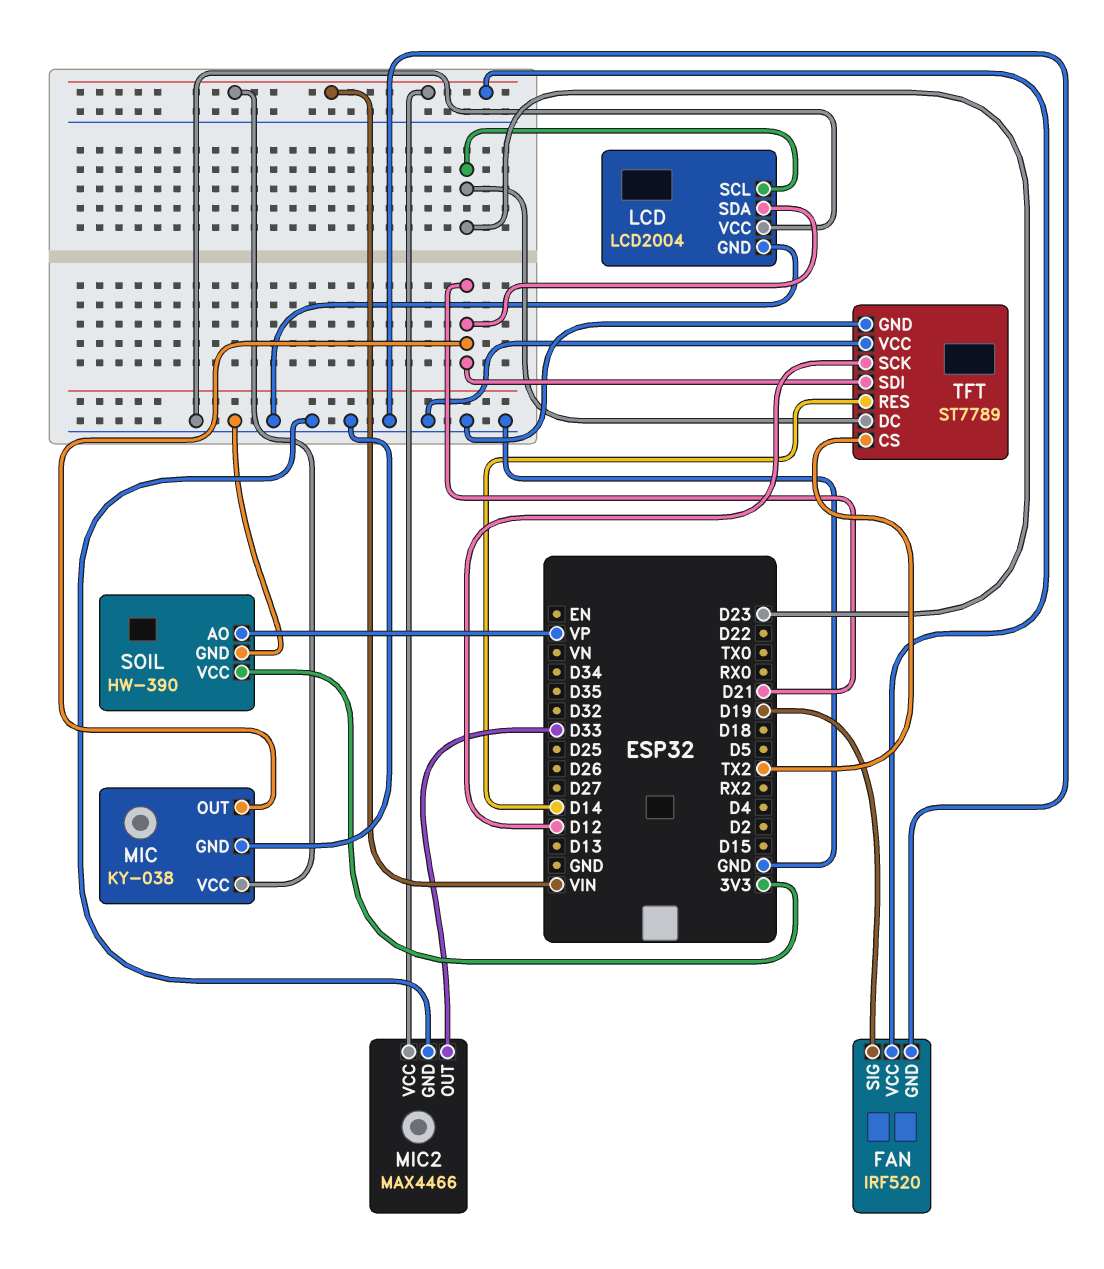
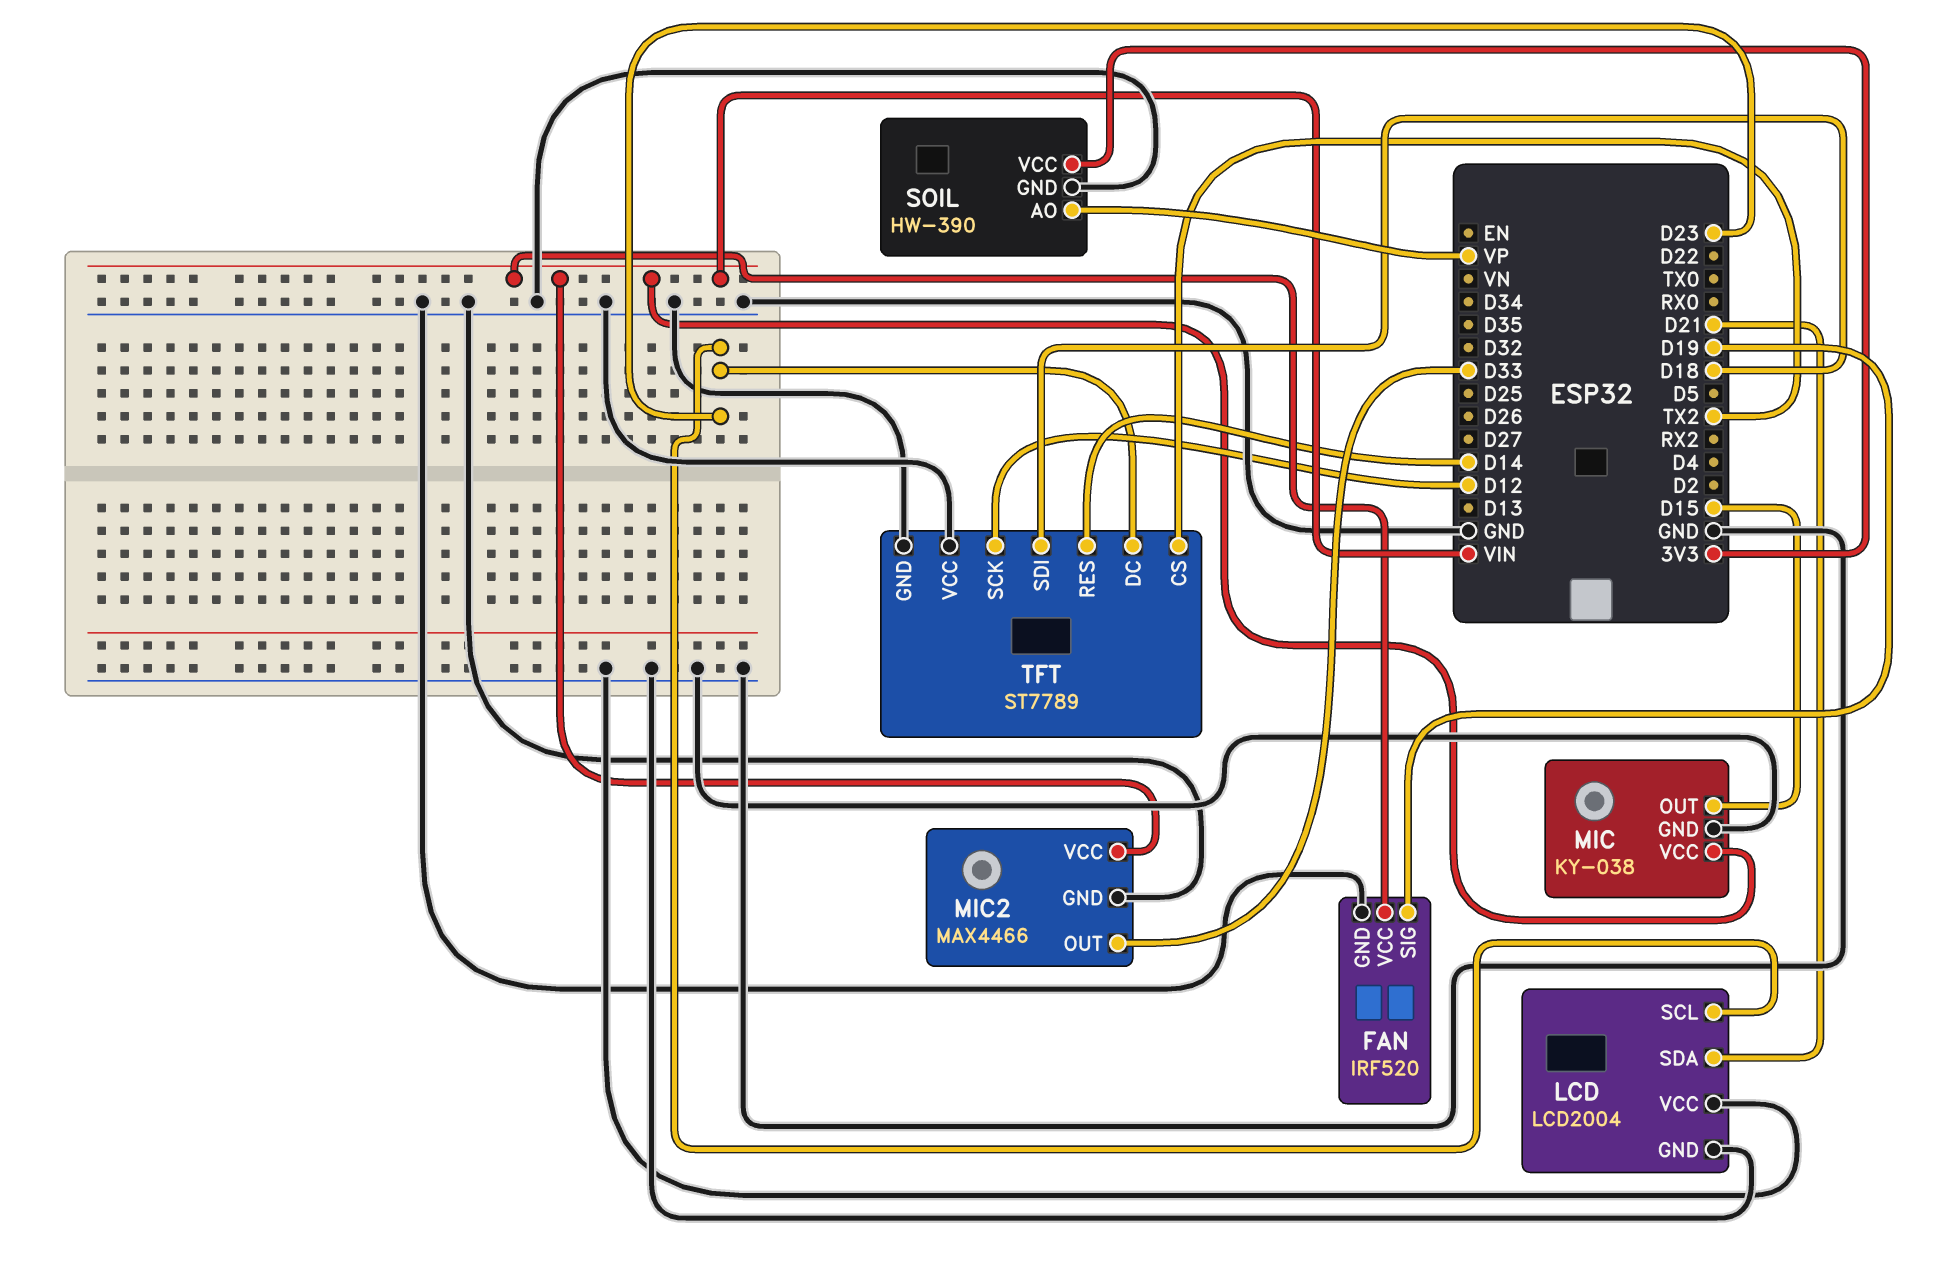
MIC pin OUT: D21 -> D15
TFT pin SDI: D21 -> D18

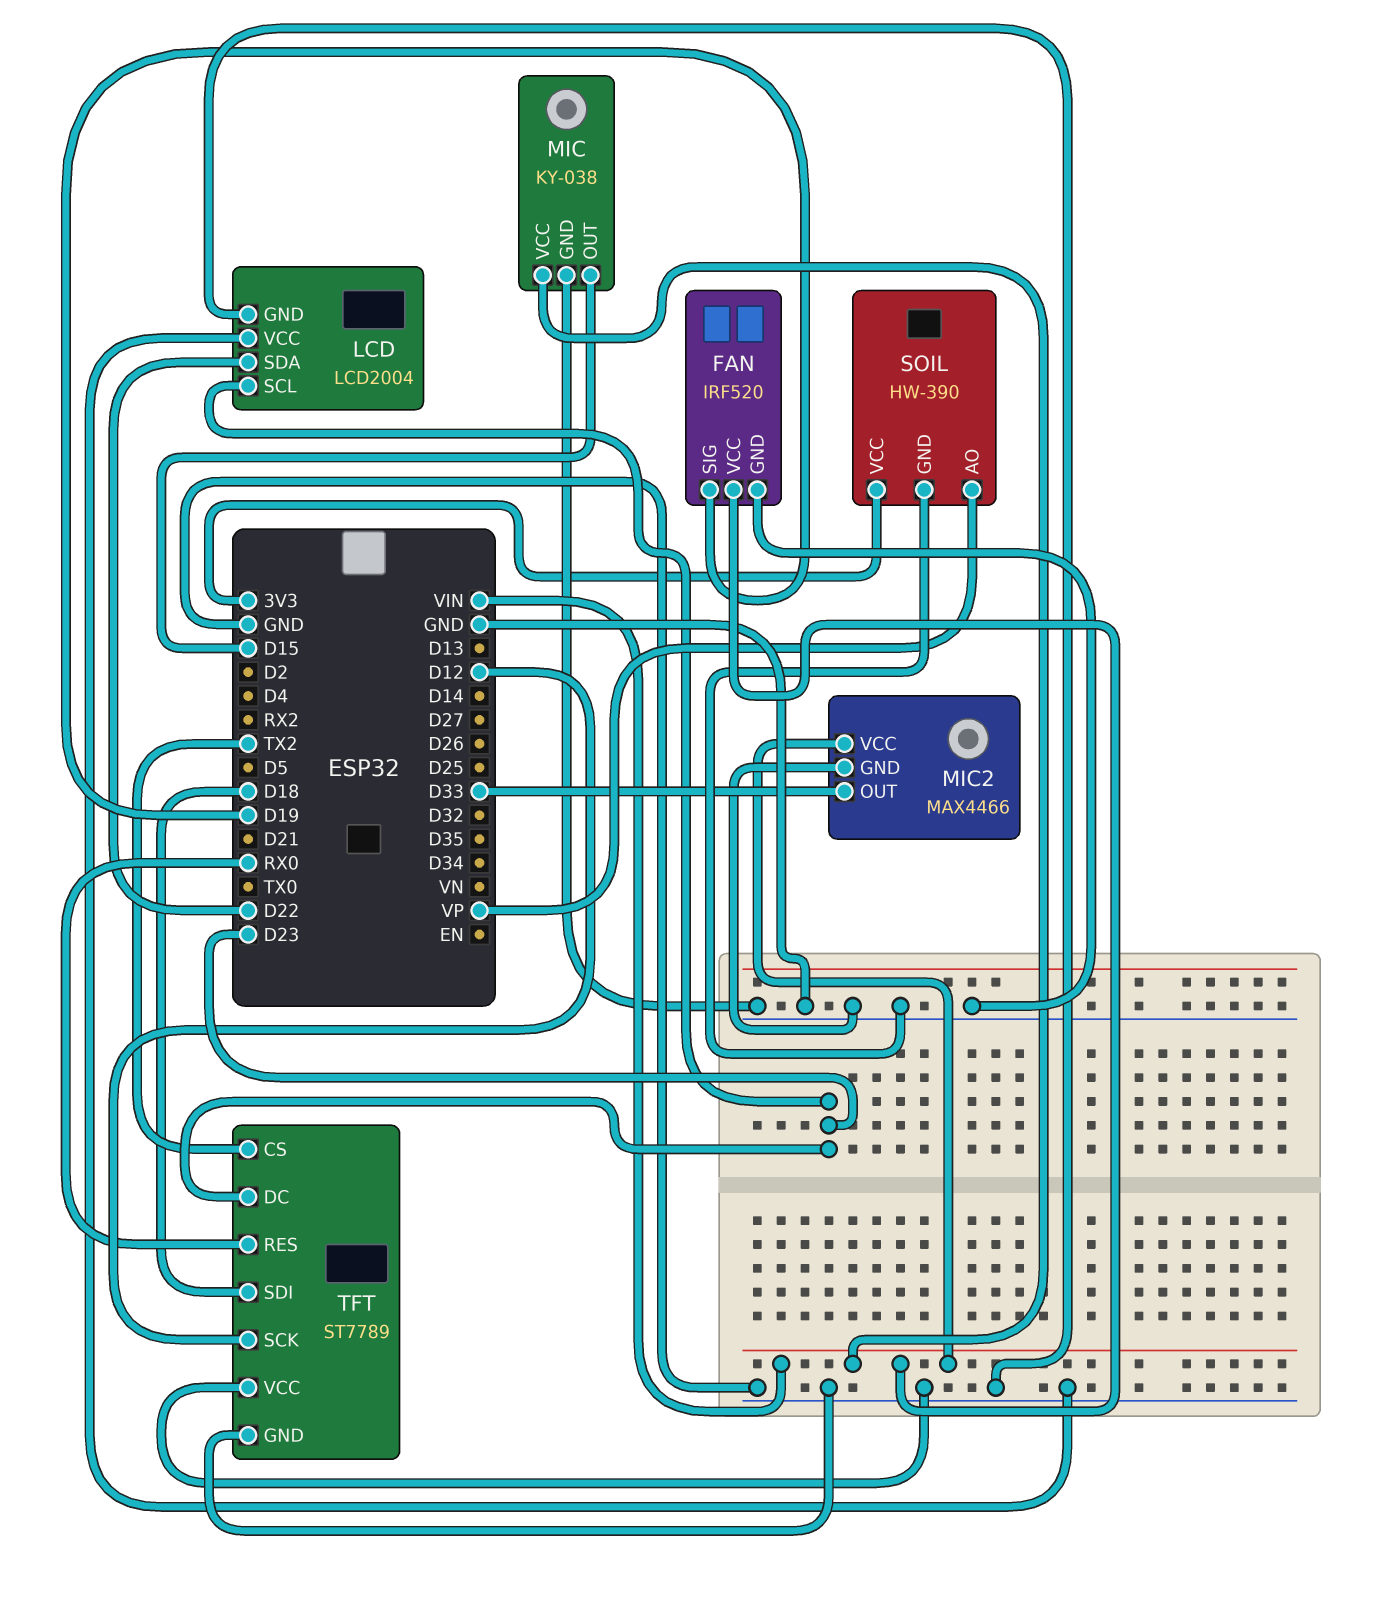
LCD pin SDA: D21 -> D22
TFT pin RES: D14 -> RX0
○ ○ ○ ○ ○
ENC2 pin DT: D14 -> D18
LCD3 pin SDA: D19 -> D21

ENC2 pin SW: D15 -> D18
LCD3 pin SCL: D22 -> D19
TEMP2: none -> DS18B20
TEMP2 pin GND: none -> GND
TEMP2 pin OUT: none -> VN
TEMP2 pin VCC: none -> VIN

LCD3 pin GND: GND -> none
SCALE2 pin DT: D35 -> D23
○ ○ ○ ○ ○
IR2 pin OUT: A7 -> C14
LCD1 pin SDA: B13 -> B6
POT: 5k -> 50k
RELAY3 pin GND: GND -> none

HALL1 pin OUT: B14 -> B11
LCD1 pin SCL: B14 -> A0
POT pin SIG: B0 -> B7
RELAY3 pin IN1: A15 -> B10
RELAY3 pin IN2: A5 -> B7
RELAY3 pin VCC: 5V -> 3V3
○ ○ ○ ○ ○
What is expected
Every line of the listing that holds "none" is to be counted; give only the resulting number.

Response
6